Your assignment: Reproduce the listing below exactly. Pictures do not belong in the copy.

Recorded information section start

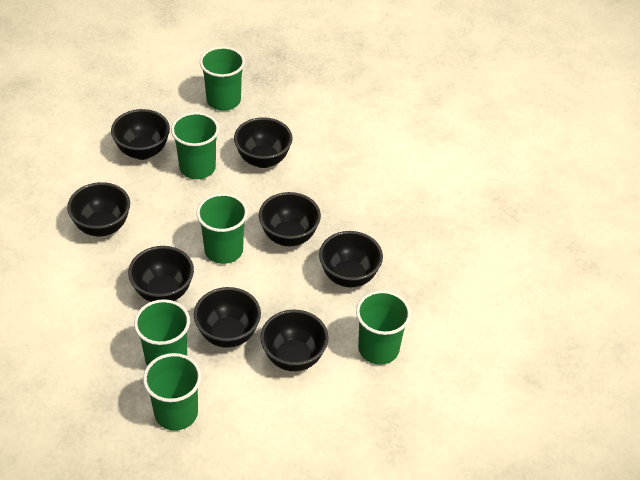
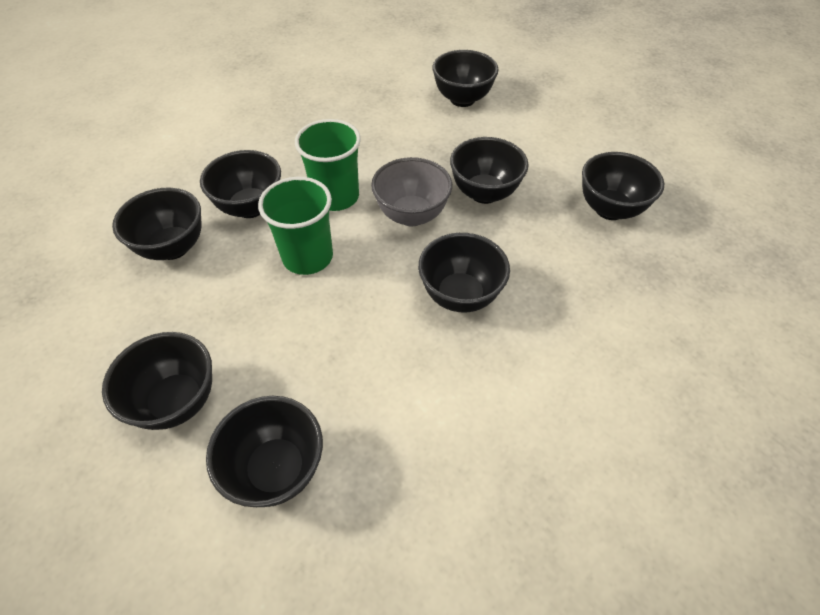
green cup: 6 -> 2
grey bowl: 0 -> 1

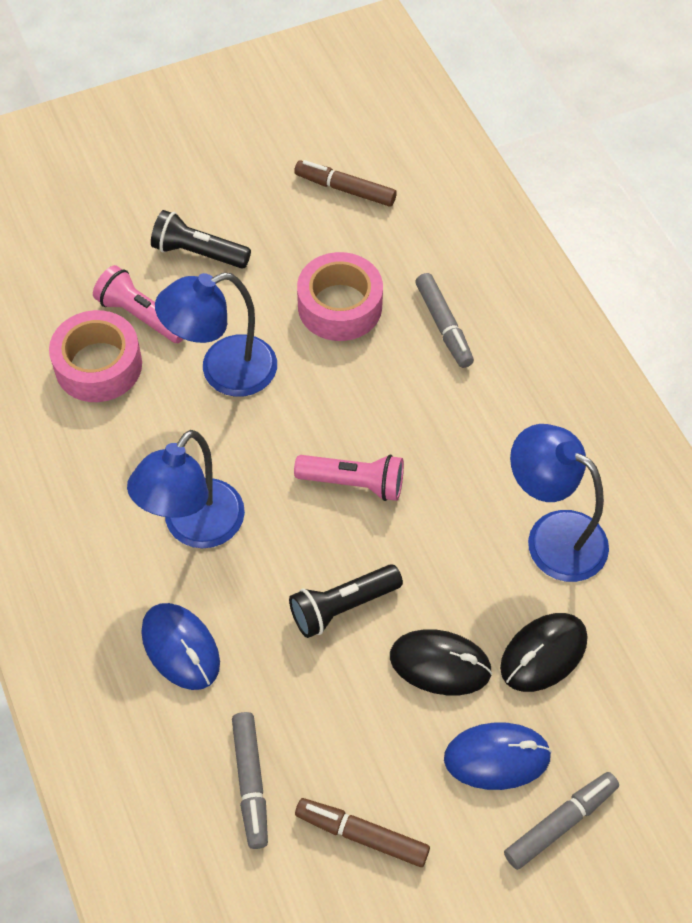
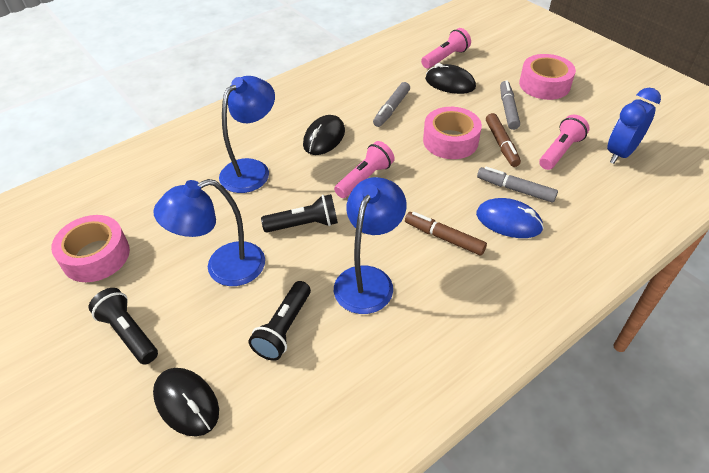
black flashlight: 2 -> 3
black mouse: 2 -> 3
blue clock: 0 -> 1
blue mouse: 2 -> 1
pink flashlight: 2 -> 3
pink tape: 2 -> 3

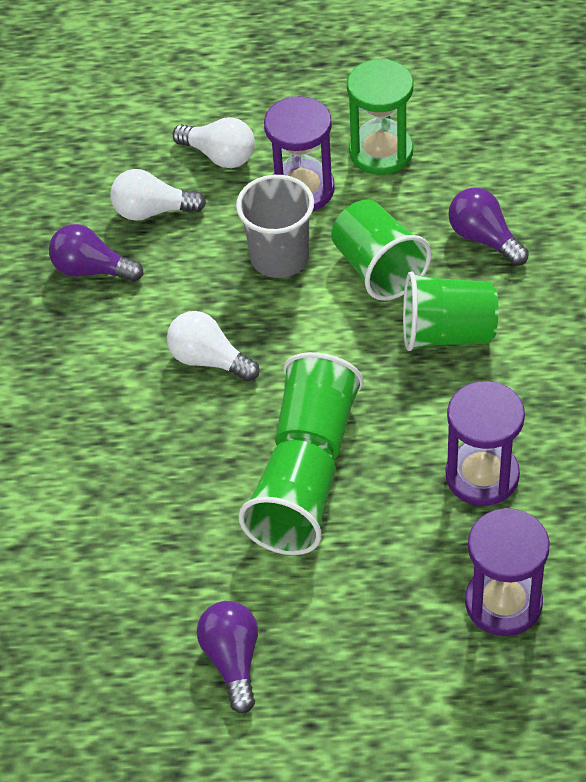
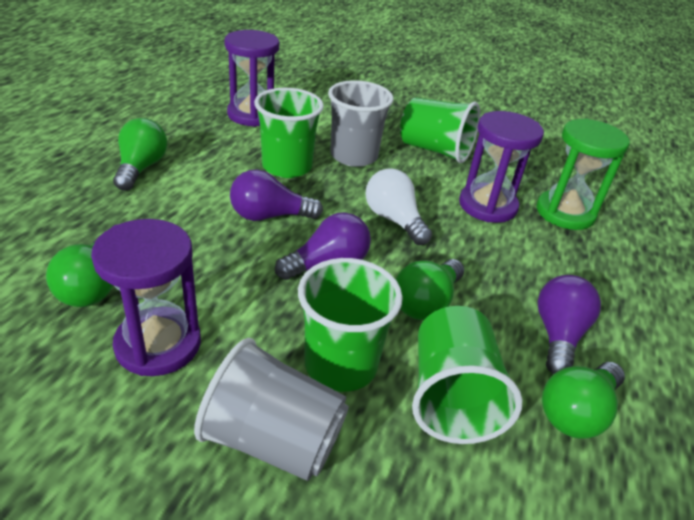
green light bulb: 0 -> 4
grey cup: 1 -> 2
white light bulb: 3 -> 1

Recorded information section end

Answer section:
green cup: 6 -> 2
grey bowl: 0 -> 1

black flashlight: 2 -> 3
black mouse: 2 -> 3
blue clock: 0 -> 1
blue mouse: 2 -> 1
pink flashlight: 2 -> 3
pink tape: 2 -> 3

green light bulb: 0 -> 4
grey cup: 1 -> 2
white light bulb: 3 -> 1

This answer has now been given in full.